'''
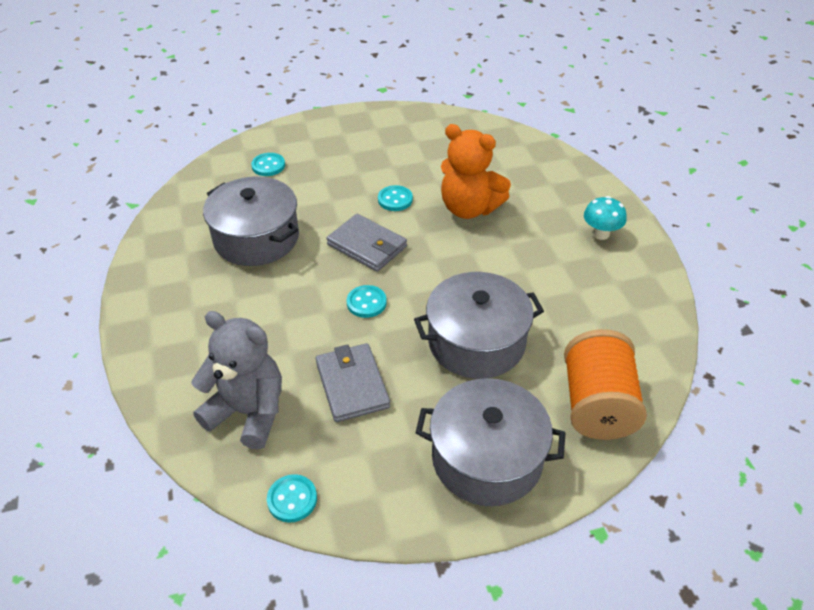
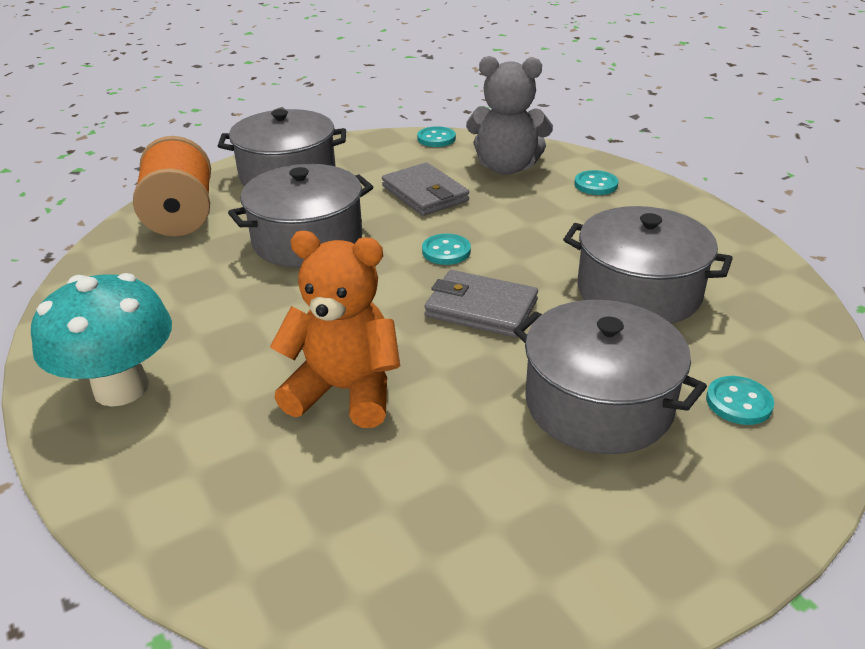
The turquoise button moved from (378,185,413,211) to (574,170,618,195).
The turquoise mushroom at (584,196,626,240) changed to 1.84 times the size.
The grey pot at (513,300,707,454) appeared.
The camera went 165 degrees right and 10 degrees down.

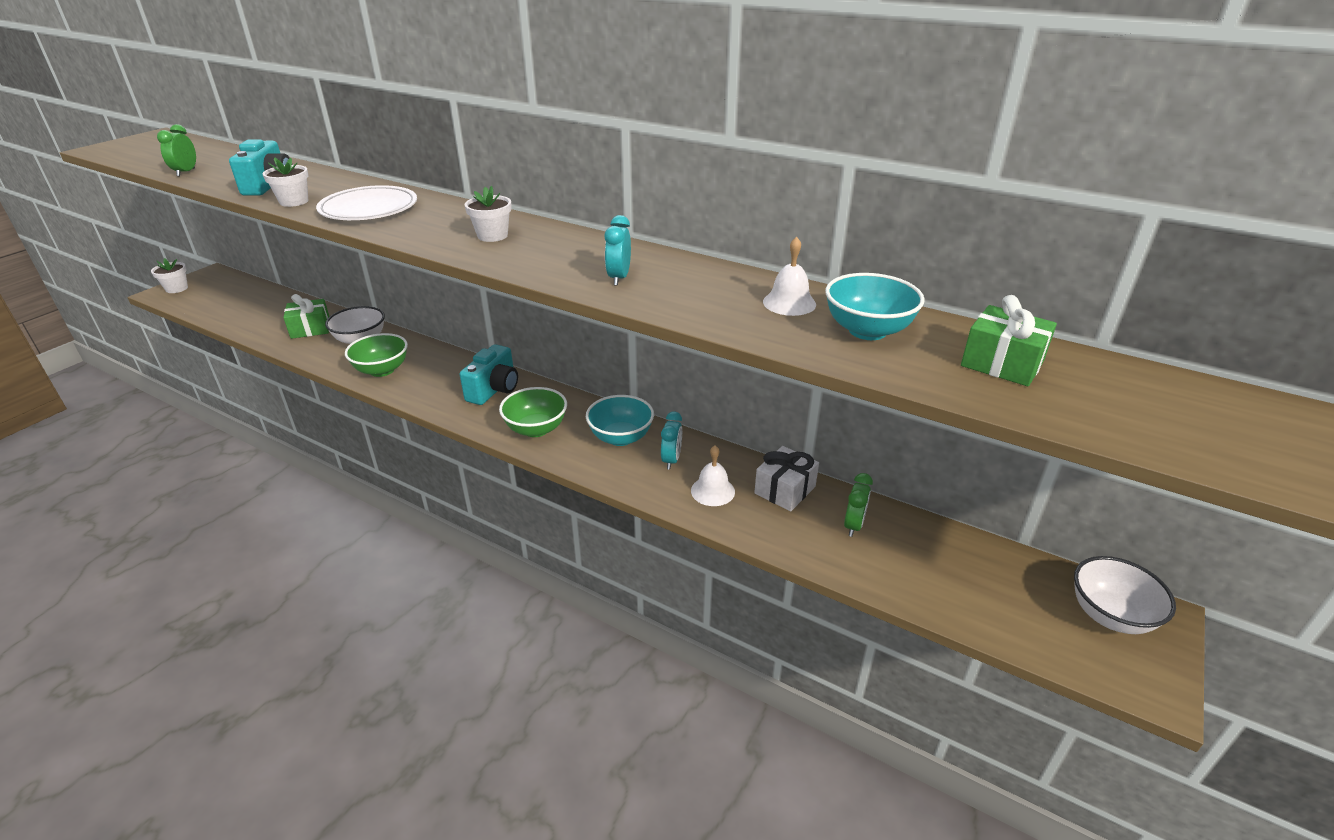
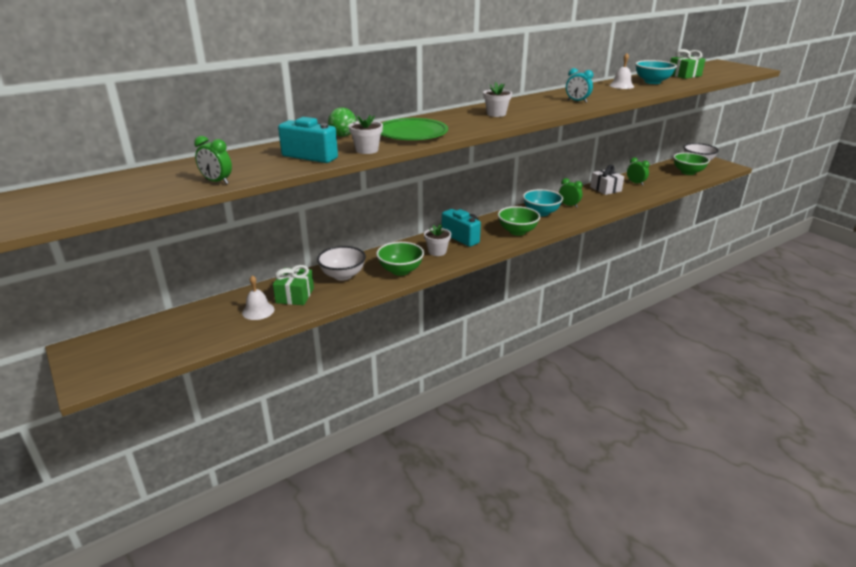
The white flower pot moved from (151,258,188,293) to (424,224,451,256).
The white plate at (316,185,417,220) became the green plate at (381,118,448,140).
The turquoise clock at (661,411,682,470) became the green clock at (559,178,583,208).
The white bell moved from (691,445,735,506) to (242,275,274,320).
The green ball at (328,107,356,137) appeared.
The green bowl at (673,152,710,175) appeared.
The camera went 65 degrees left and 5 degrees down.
'''
'''
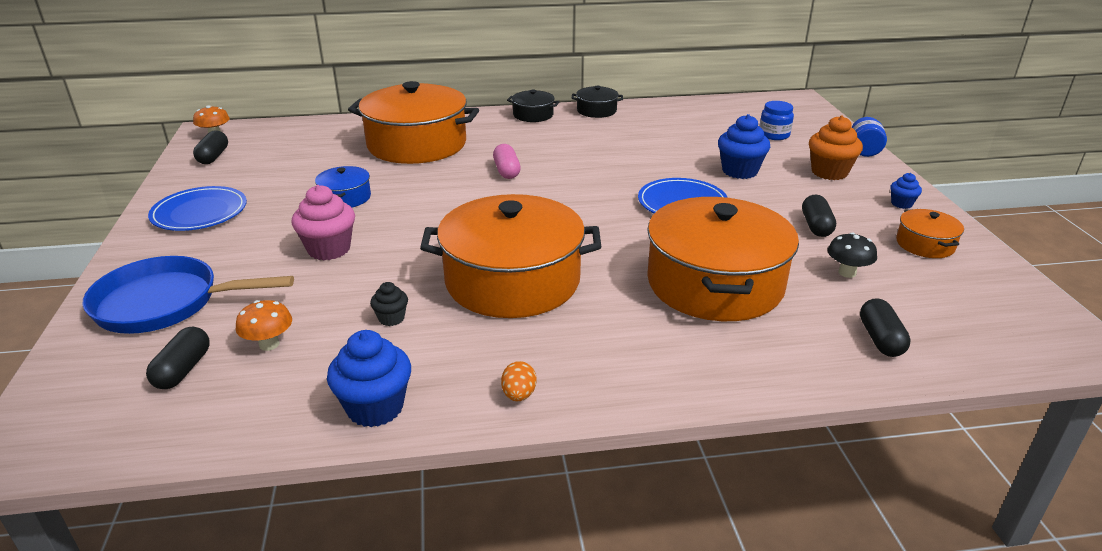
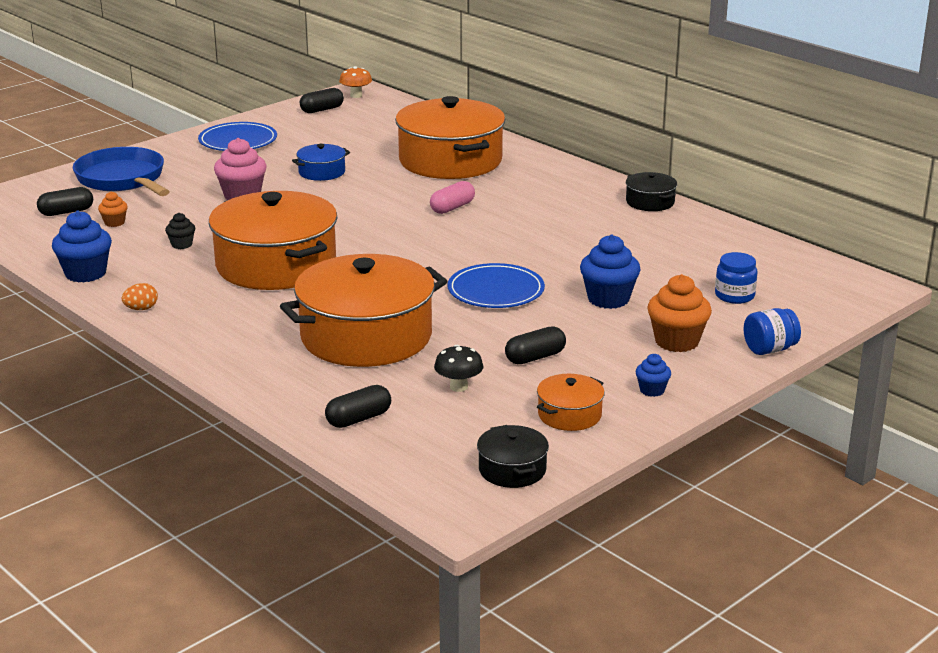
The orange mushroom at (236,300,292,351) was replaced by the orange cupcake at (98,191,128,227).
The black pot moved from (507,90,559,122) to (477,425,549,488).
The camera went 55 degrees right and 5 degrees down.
'''
Retype exactly, and only, the lines above from the one where "The turquoise mushroom" occurs up to and including the one where "The grey pot at (513,300,707,454) appeared." occurs.

The turquoise mushroom at (584,196,626,240) changed to 1.84 times the size.
The grey pot at (513,300,707,454) appeared.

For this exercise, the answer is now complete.